Data items:
+ + + + + + +
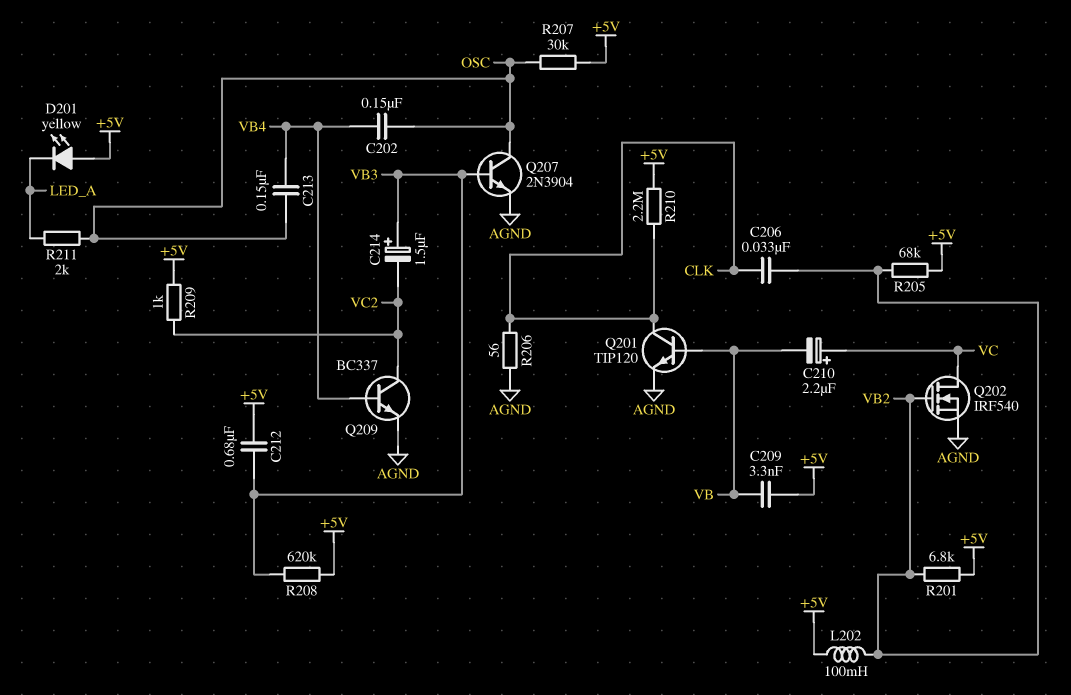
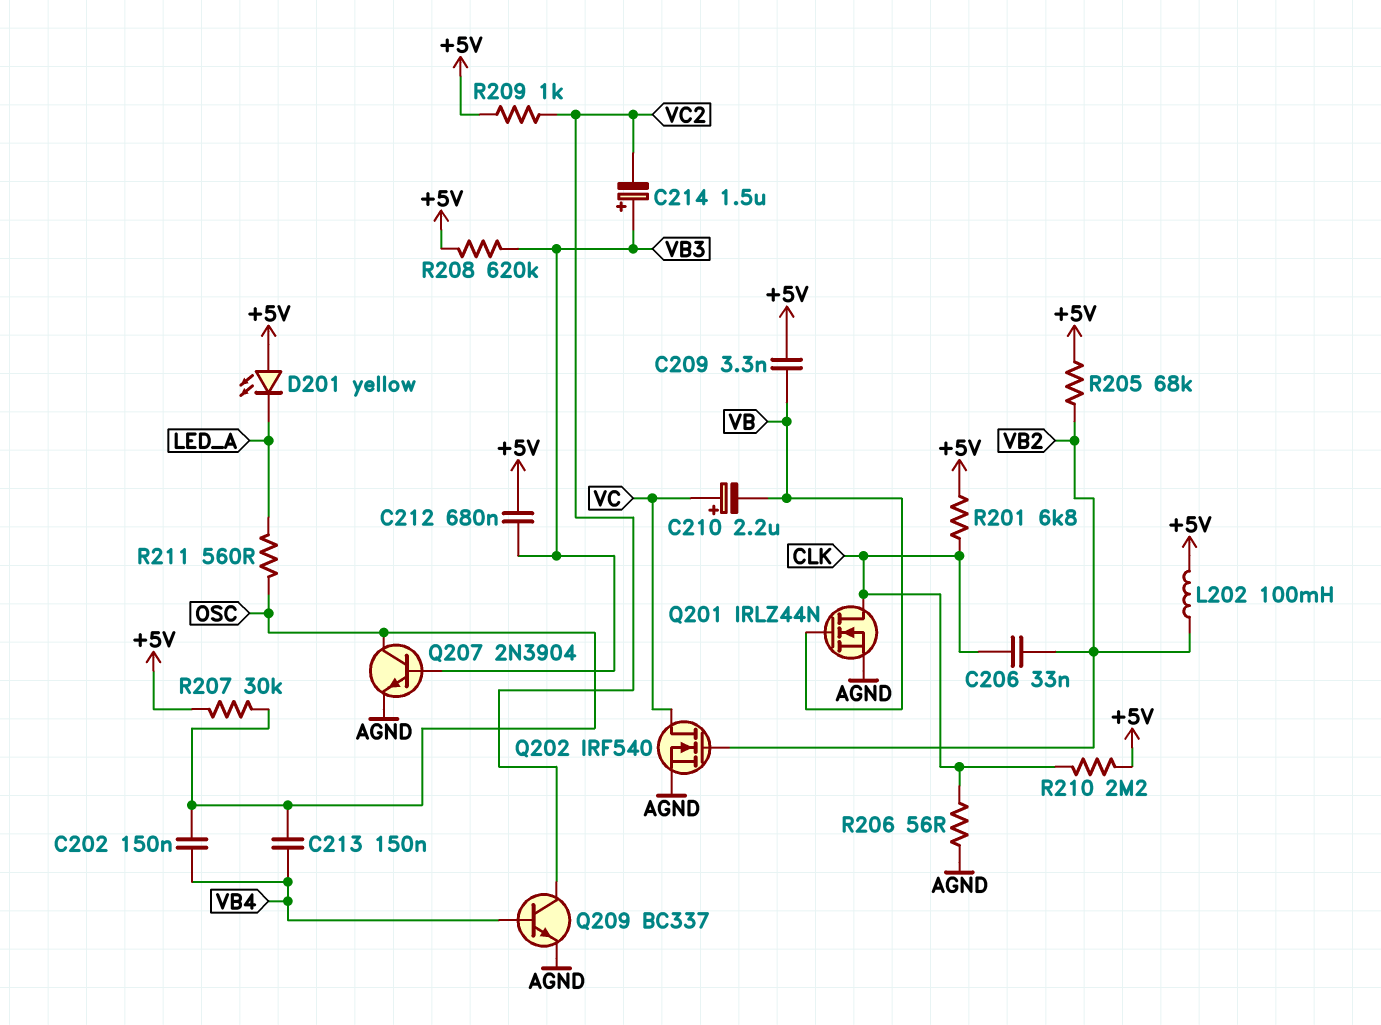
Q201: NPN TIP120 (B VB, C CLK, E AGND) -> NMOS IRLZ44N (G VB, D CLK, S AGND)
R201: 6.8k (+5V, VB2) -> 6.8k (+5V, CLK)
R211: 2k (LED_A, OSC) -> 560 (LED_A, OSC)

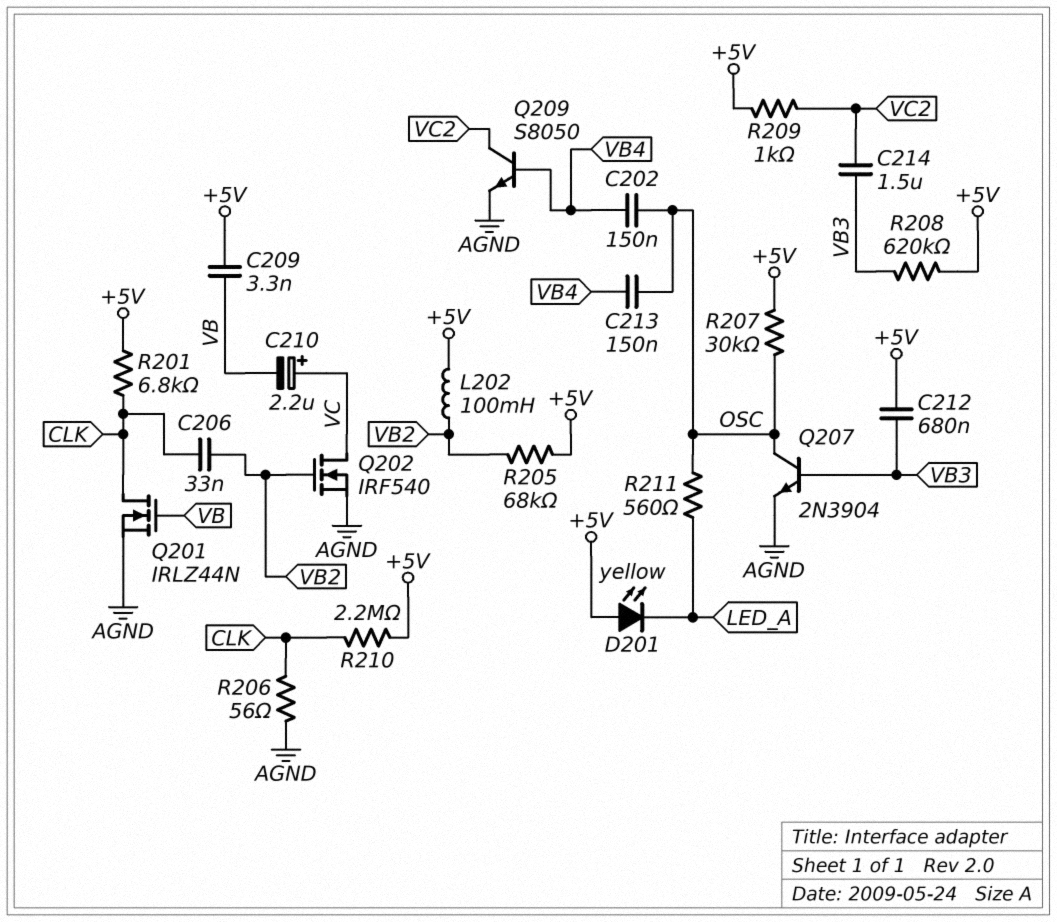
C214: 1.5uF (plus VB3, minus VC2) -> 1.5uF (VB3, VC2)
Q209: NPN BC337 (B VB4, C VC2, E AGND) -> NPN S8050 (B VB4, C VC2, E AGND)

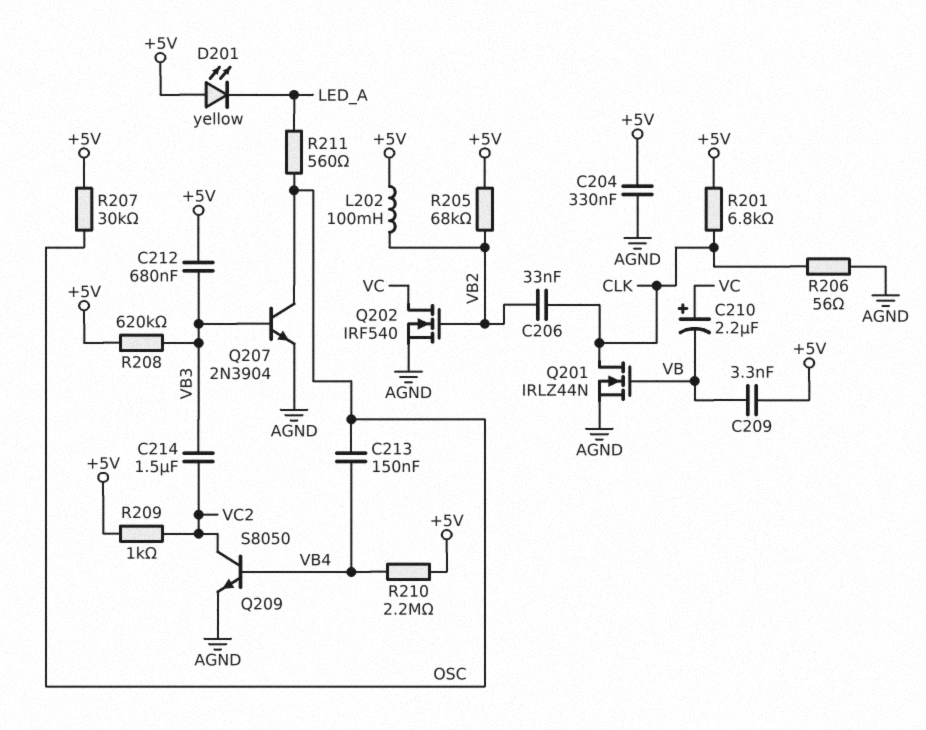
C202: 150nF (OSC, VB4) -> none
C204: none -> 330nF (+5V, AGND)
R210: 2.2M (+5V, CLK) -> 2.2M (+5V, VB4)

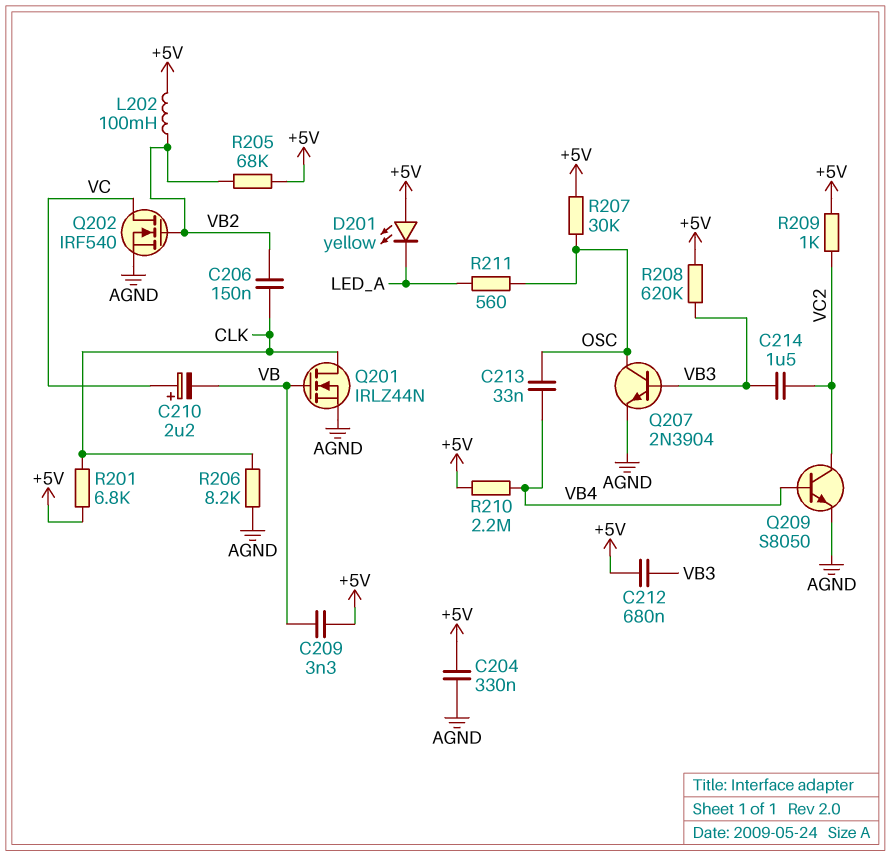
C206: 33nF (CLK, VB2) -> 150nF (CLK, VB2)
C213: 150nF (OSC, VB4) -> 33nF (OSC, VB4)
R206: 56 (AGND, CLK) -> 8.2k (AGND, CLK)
+ + + + + + +
Problem statement:
Set down every entry exactly; omit the pictures.

Output for this exercise:
Q201: NPN TIP120 (B VB, C CLK, E AGND) -> NMOS IRLZ44N (G VB, D CLK, S AGND)
R201: 6.8k (+5V, VB2) -> 6.8k (+5V, CLK)
R211: 2k (LED_A, OSC) -> 560 (LED_A, OSC)

C214: 1.5uF (plus VB3, minus VC2) -> 1.5uF (VB3, VC2)
Q209: NPN BC337 (B VB4, C VC2, E AGND) -> NPN S8050 (B VB4, C VC2, E AGND)

C202: 150nF (OSC, VB4) -> none
C204: none -> 330nF (+5V, AGND)
R210: 2.2M (+5V, CLK) -> 2.2M (+5V, VB4)

C206: 33nF (CLK, VB2) -> 150nF (CLK, VB2)
C213: 150nF (OSC, VB4) -> 33nF (OSC, VB4)
R206: 56 (AGND, CLK) -> 8.2k (AGND, CLK)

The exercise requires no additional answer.